**Exercise:** Would you return the listing that follows exactly, leaving its pictures behind?
------ Supplied material ------
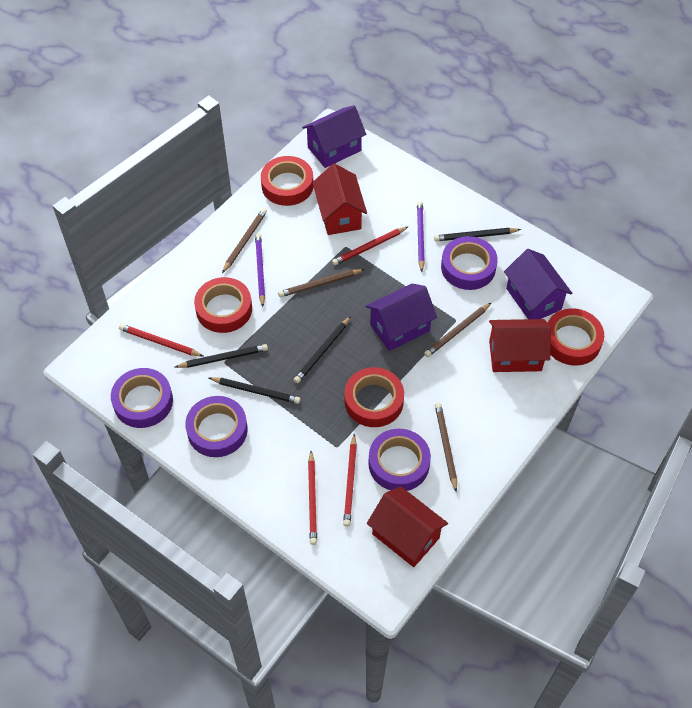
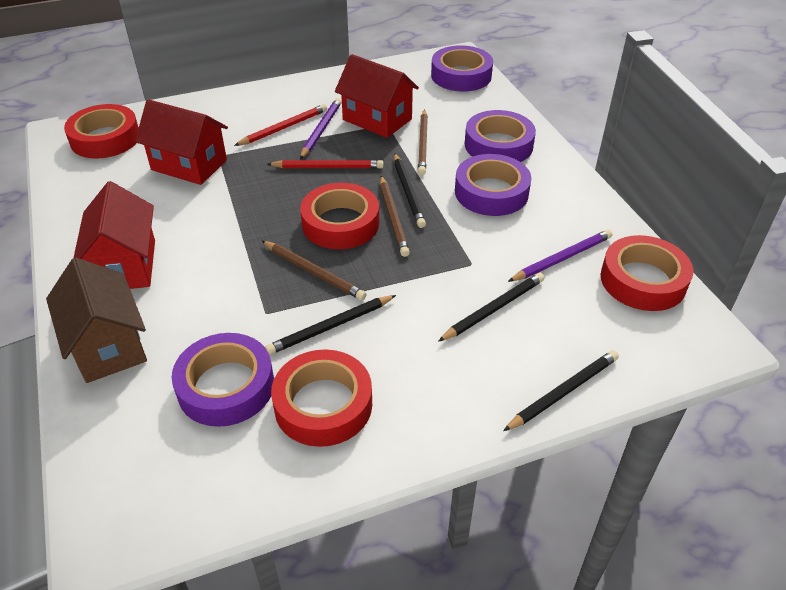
brown house: 0 -> 1
brown pencil: 4 -> 3
purple house: 3 -> 0
red pencil: 4 -> 2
------
**Exercise solution:**
brown house: 0 -> 1
brown pencil: 4 -> 3
purple house: 3 -> 0
red pencil: 4 -> 2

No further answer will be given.